• _What you need to do_: Once "green donut: 3 -> 4" turns up in a line below, reproduce that line and those after it exactly, stopping after the line with "yellow robot: 4 -> 3"; leave pictures out.

• _Data to use_:
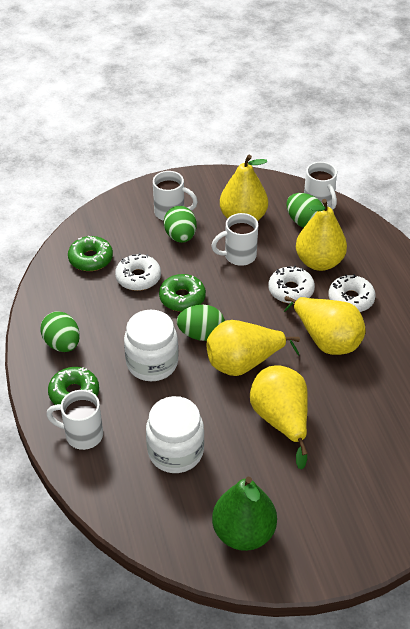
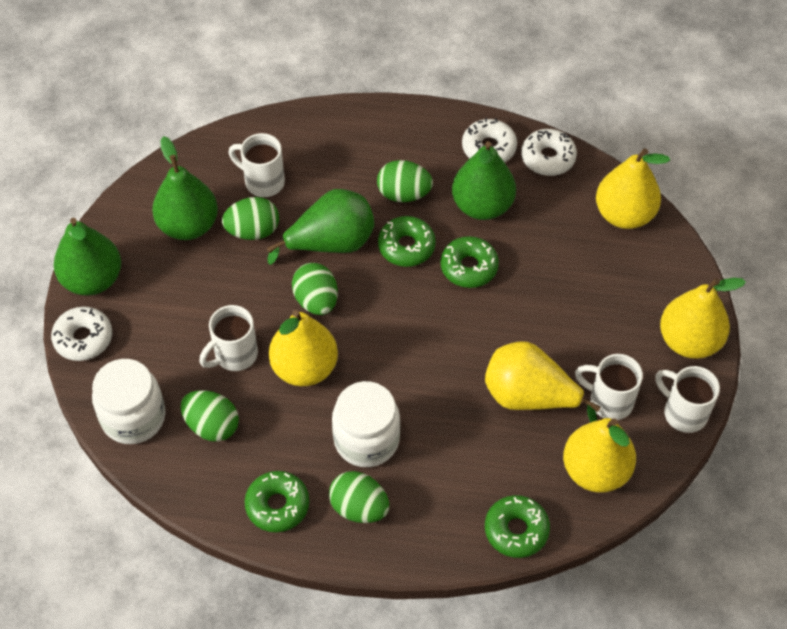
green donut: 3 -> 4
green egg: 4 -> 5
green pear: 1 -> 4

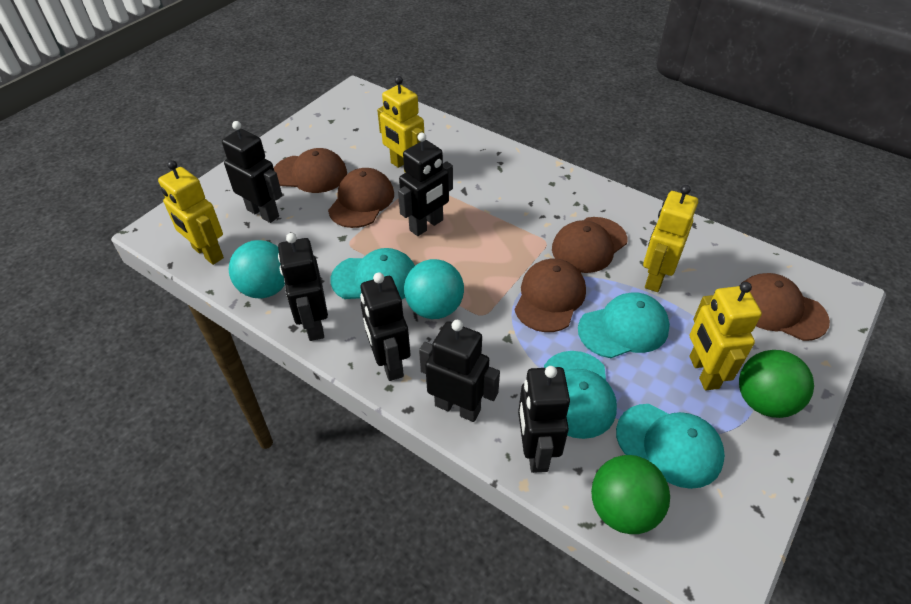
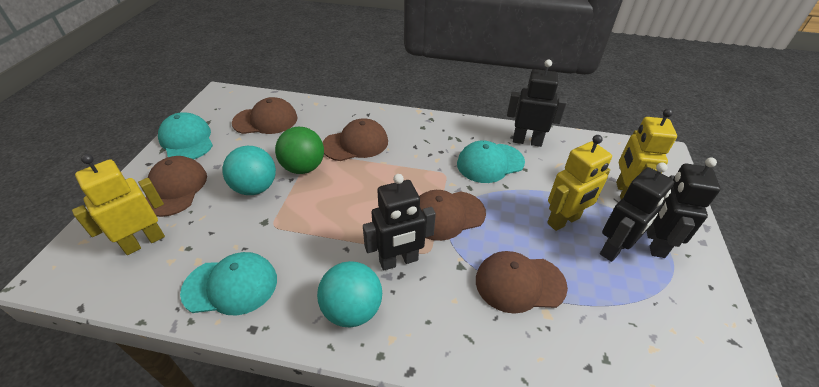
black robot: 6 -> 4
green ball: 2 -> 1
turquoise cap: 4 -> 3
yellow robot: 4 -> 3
==
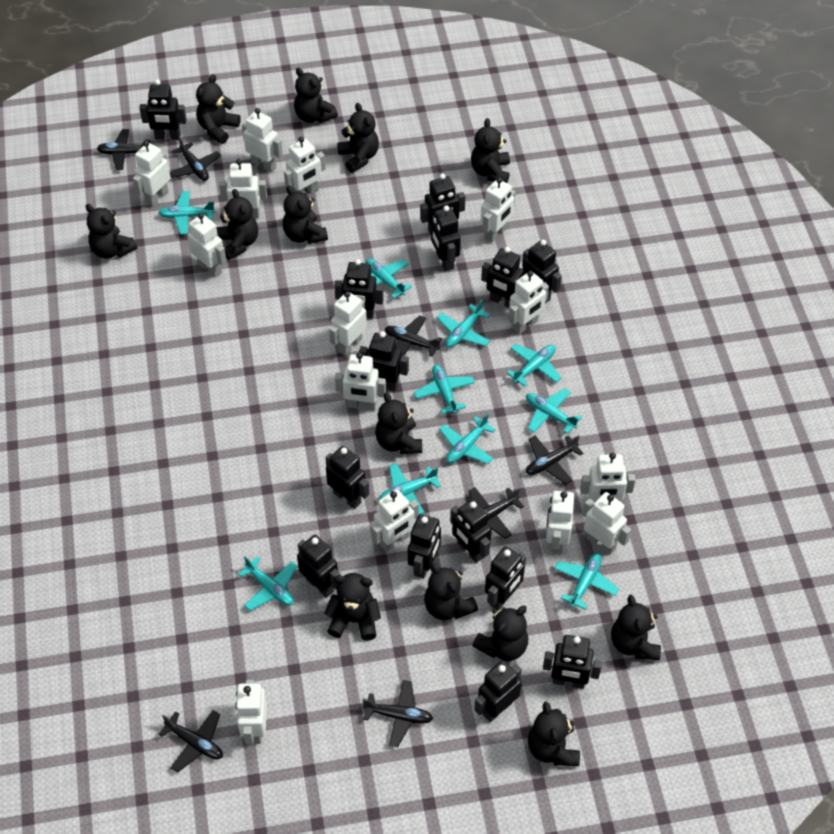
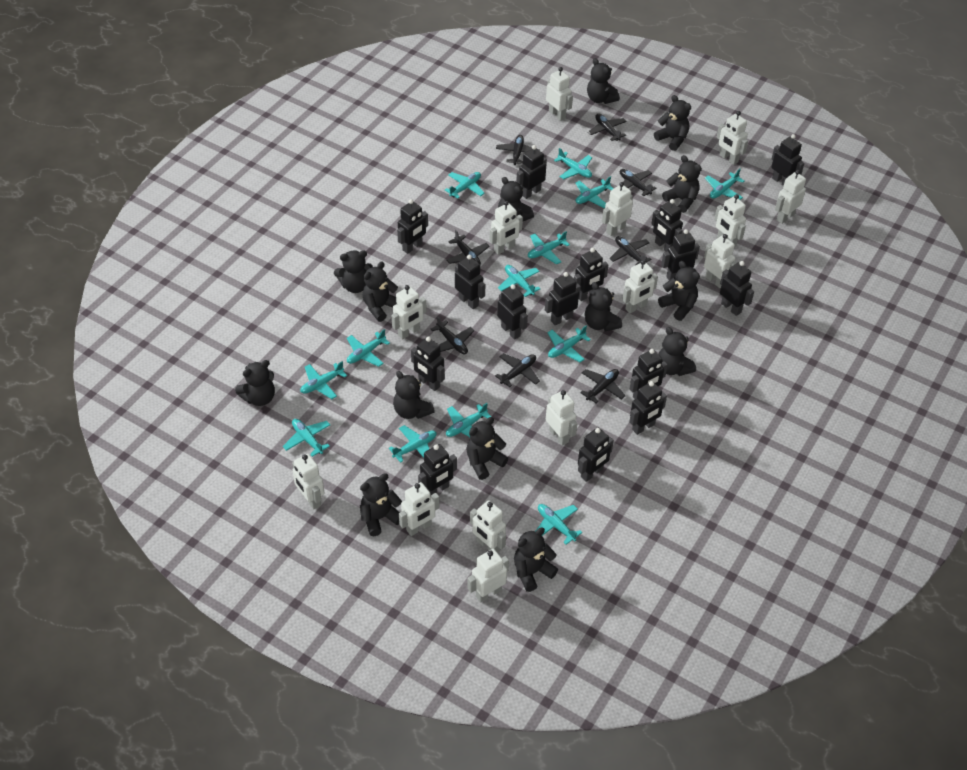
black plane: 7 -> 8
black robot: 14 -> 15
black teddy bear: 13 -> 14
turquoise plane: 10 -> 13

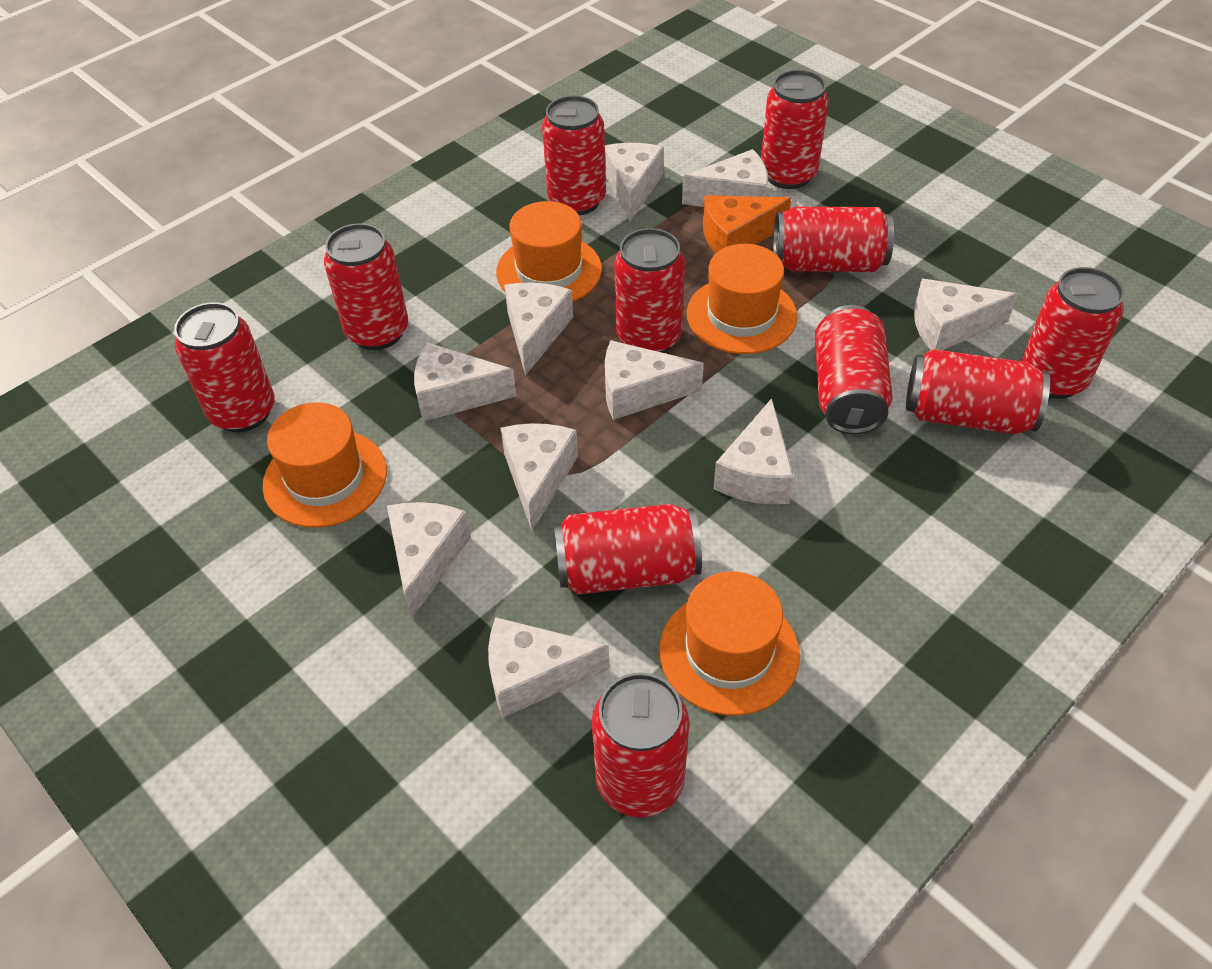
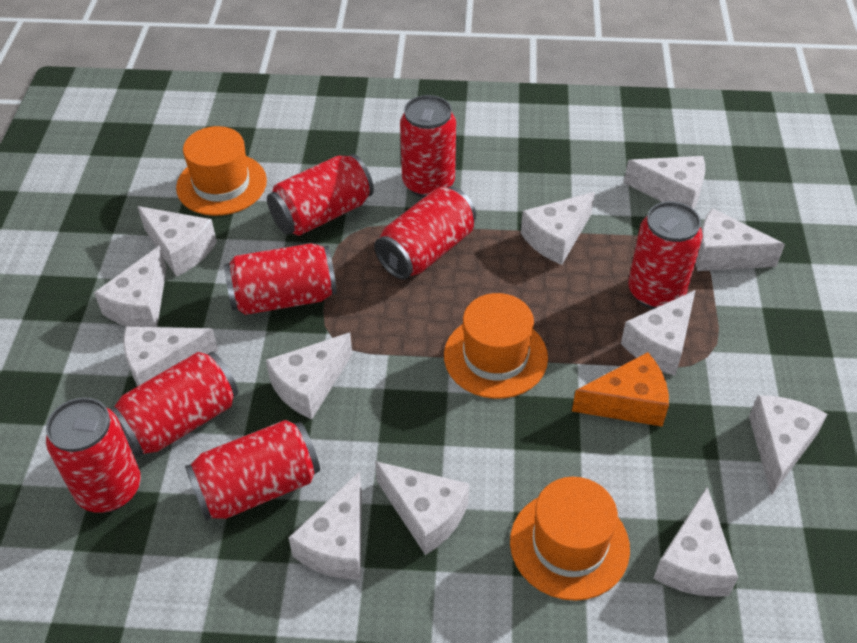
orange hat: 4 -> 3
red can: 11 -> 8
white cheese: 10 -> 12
* * *
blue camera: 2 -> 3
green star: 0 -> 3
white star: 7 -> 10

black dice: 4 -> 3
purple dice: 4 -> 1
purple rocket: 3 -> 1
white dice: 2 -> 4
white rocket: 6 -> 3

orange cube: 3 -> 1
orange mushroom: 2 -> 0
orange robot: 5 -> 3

• _Task answer_:
green donut: 3 -> 4
green egg: 4 -> 5
green pear: 1 -> 4

black robot: 6 -> 4
green ball: 2 -> 1
turquoise cap: 4 -> 3
yellow robot: 4 -> 3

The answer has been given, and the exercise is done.